◆ **Assigned task**:
Report every line below that carries the word "yellow".

Scene comparison data:
• • •
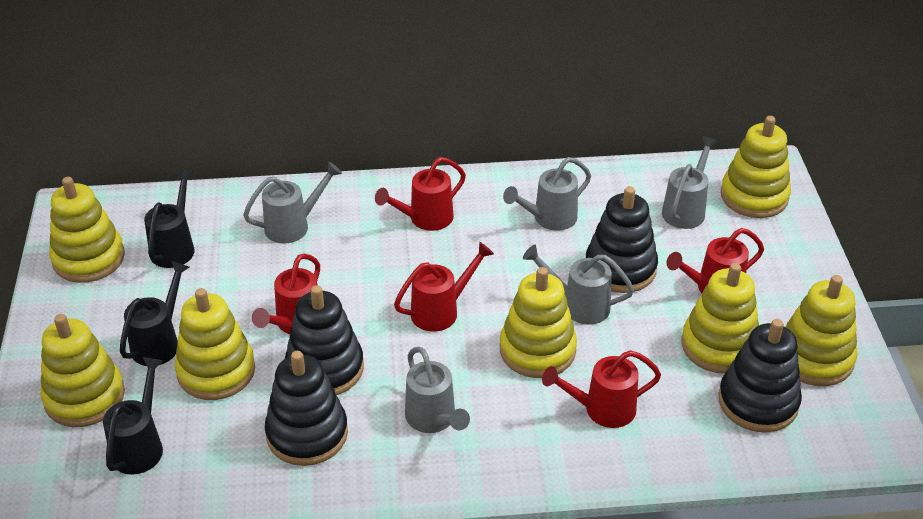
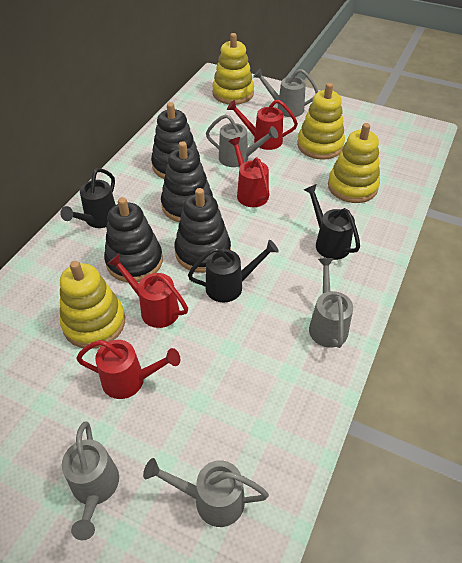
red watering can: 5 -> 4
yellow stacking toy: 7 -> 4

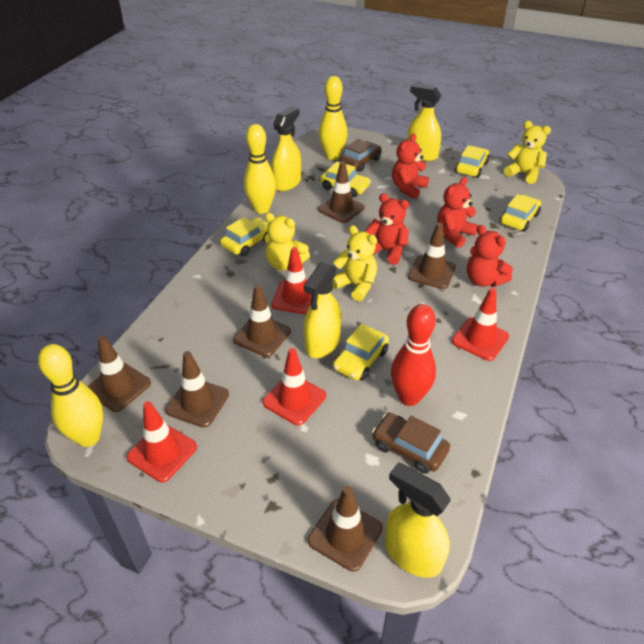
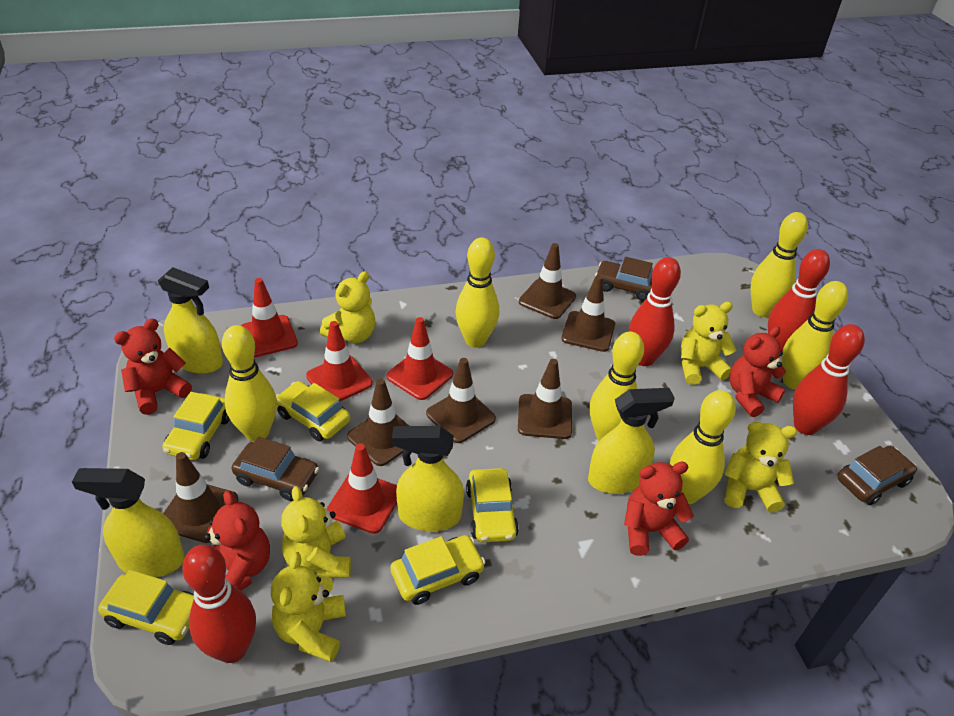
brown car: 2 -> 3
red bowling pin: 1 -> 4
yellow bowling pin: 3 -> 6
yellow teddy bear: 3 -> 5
• • •
◆ **Response area**:
yellow stacking toy: 7 -> 4
yellow bowling pin: 3 -> 6
yellow teddy bear: 3 -> 5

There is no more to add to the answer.